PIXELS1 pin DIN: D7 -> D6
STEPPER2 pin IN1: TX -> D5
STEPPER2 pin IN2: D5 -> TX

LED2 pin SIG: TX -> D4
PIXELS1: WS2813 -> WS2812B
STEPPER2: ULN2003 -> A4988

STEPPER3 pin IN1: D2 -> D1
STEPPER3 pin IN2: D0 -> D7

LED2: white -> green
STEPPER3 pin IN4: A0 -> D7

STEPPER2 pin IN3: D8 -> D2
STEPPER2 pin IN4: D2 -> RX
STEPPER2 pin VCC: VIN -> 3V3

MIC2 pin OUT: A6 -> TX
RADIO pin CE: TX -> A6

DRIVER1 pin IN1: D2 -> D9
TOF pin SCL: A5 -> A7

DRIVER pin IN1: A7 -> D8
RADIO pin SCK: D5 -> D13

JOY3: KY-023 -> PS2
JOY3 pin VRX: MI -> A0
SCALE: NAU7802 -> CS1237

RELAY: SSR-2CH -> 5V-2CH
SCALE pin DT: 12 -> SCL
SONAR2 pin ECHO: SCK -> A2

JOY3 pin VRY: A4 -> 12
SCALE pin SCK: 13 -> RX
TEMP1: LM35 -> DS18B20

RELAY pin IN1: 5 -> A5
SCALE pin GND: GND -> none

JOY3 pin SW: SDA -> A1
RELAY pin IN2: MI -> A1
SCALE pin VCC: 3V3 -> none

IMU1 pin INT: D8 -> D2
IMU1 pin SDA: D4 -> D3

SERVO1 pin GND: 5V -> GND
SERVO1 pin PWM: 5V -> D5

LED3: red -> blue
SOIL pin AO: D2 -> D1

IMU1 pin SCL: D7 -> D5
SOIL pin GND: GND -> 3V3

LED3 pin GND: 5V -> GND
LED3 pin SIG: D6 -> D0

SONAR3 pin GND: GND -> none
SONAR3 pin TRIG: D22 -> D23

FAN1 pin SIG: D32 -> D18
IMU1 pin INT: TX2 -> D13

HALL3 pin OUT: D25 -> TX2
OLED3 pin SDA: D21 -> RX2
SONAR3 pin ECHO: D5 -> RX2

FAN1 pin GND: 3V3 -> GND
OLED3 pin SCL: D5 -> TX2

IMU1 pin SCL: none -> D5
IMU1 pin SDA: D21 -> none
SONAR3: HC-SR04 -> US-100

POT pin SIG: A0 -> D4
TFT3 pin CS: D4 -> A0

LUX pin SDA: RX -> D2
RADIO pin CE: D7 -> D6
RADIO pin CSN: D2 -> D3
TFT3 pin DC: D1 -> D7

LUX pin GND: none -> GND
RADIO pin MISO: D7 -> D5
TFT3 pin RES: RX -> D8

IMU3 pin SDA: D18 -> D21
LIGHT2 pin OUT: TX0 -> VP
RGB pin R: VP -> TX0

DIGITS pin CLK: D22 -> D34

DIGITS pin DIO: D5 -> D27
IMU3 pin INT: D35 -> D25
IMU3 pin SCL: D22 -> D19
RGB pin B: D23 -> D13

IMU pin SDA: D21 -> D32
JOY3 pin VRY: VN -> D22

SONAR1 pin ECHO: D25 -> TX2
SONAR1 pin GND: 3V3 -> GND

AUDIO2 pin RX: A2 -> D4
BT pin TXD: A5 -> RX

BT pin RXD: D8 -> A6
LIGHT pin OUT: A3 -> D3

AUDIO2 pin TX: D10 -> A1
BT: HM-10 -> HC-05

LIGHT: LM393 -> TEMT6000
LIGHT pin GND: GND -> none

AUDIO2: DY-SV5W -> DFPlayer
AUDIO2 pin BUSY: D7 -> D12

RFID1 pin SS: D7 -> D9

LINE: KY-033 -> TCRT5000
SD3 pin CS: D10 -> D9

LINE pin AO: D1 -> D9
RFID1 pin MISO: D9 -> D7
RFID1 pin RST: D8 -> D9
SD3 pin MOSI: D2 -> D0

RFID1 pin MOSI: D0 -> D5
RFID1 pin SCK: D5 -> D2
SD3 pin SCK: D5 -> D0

## WHAT YOU SHOULD DO
Extract, from the listing above, every line where the string "ECHO" occurs.

## SOLUTION
SONAR2 pin ECHO: SCK -> A2
SONAR3 pin ECHO: D5 -> RX2
SONAR1 pin ECHO: D25 -> TX2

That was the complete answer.